## [About this exercise]
Report each line of the listing that carries the word "green".
Start of Given data
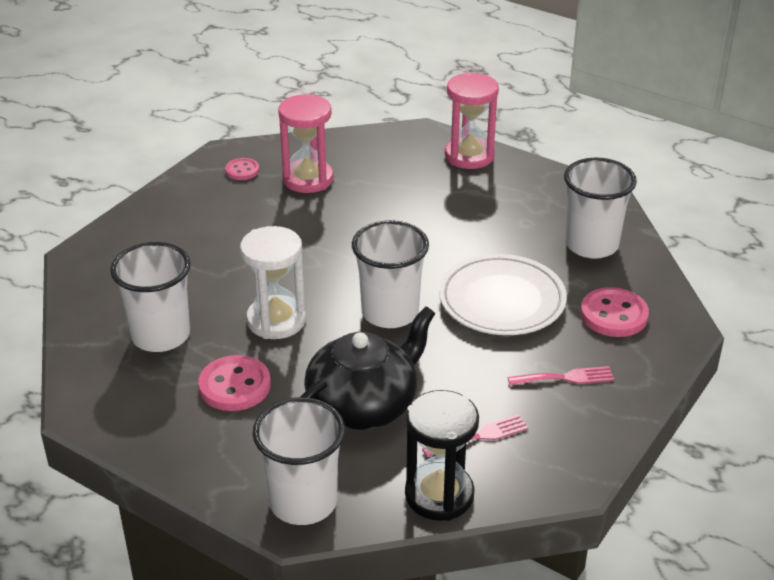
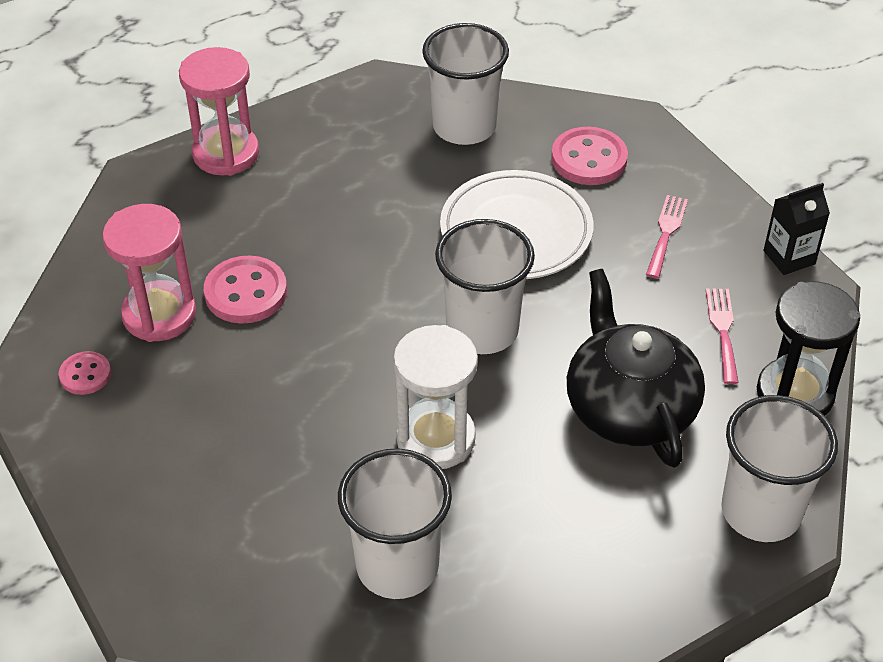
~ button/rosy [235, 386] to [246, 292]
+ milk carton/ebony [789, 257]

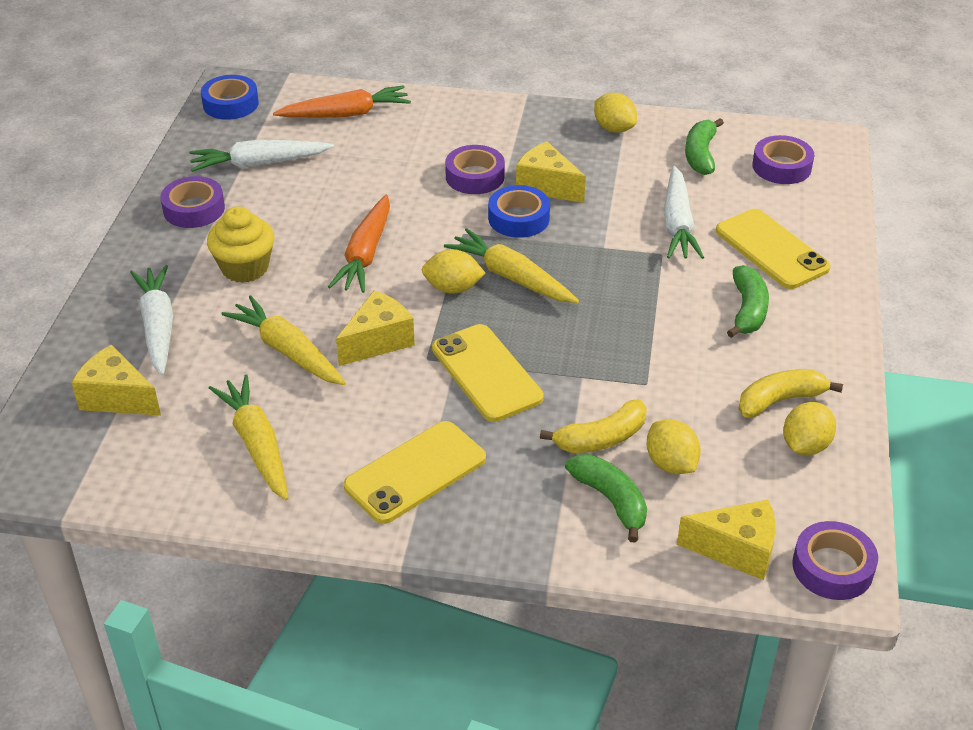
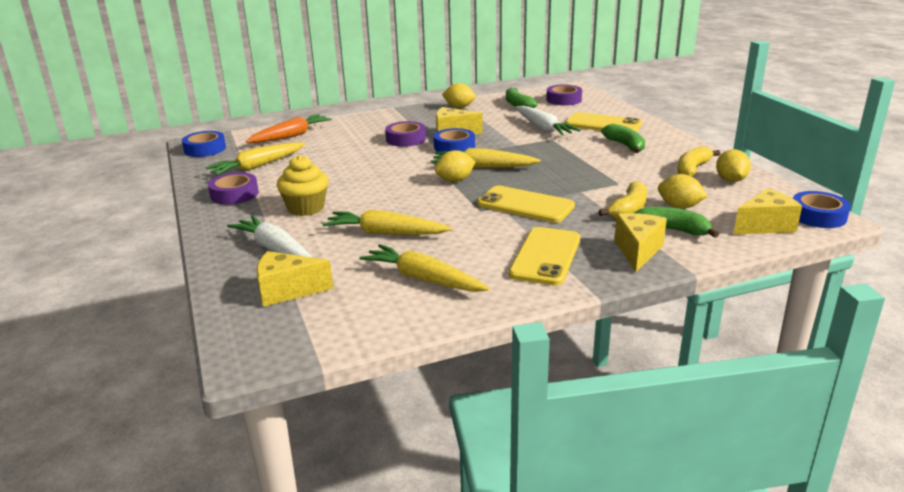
~ carrot/white [259, 164] to carrot/golden [257, 166]
~ cheese/golden [378, 341] to [637, 251]
~ roll of tape/purple [832, 567] to roll of tape/cobalt [818, 216]
- carrot/orange [365, 254]

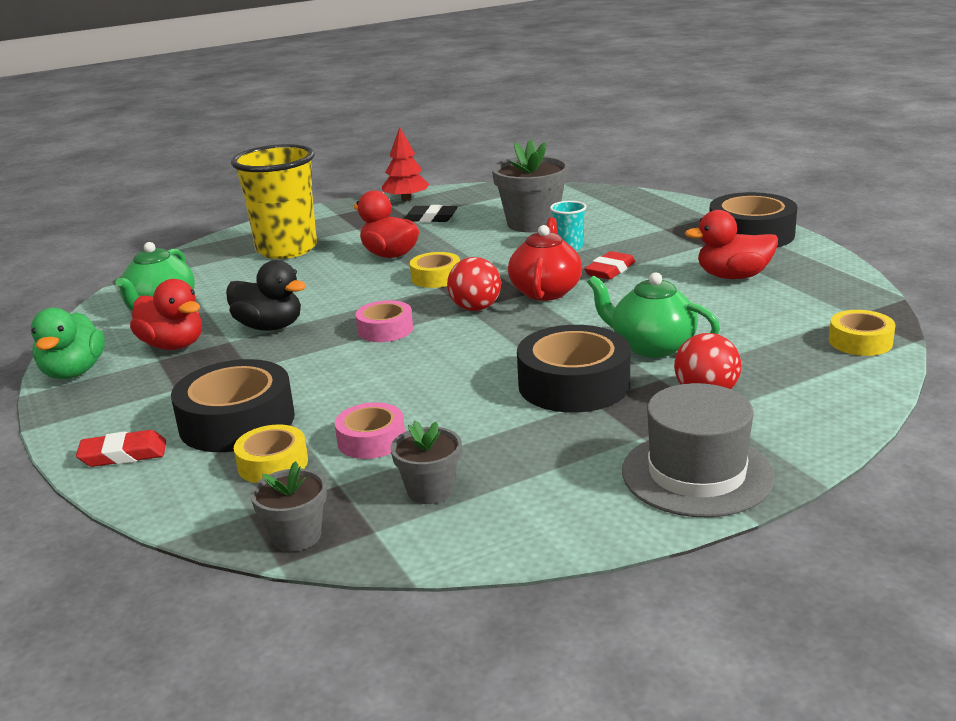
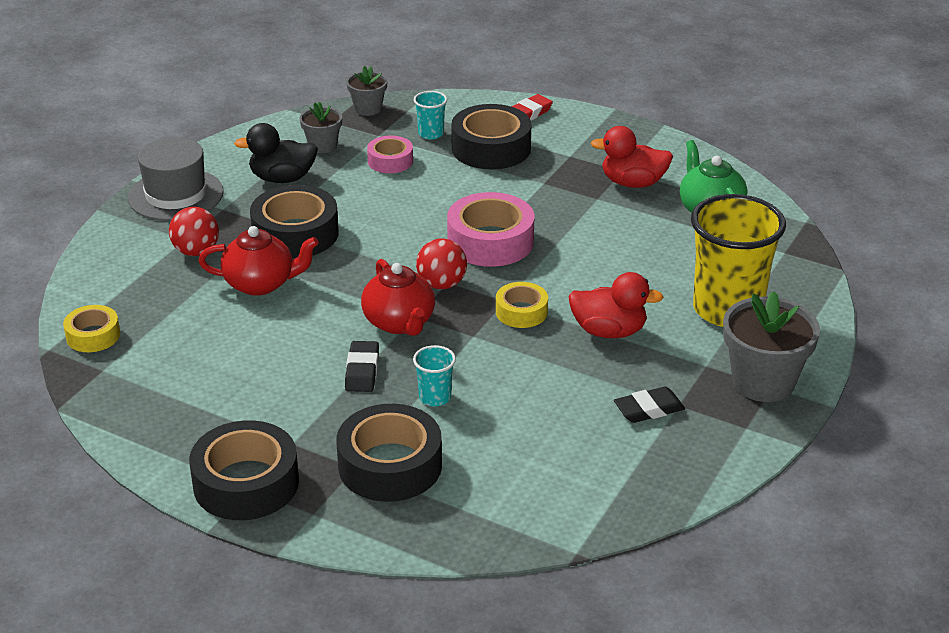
~ tea pot/green [651, 346] to tea pot/scarlet [261, 284]
~ toy duck/ebony [269, 327] to [282, 178]
+ roll of tape/ebony [390, 465]
~ pencil eraser/scarlet [610, 270] to pencil eraser/ebony [362, 370]
~ roll of tape/golden [273, 464] to cup/teal [431, 134]
~ roll of tape/rosy [385, 329] = [490, 241] x1.76
~ plant pot/gray [532, 223] to [763, 382]
- toy duck/green [74, 372]
- fir tree/scarlet [406, 199]
- toy duck/scarlet [733, 276]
End of Given data
## [Reply to the task]
~ tea pot/green [651, 346] to tea pot/scarlet [261, 284]
- toy duck/green [74, 372]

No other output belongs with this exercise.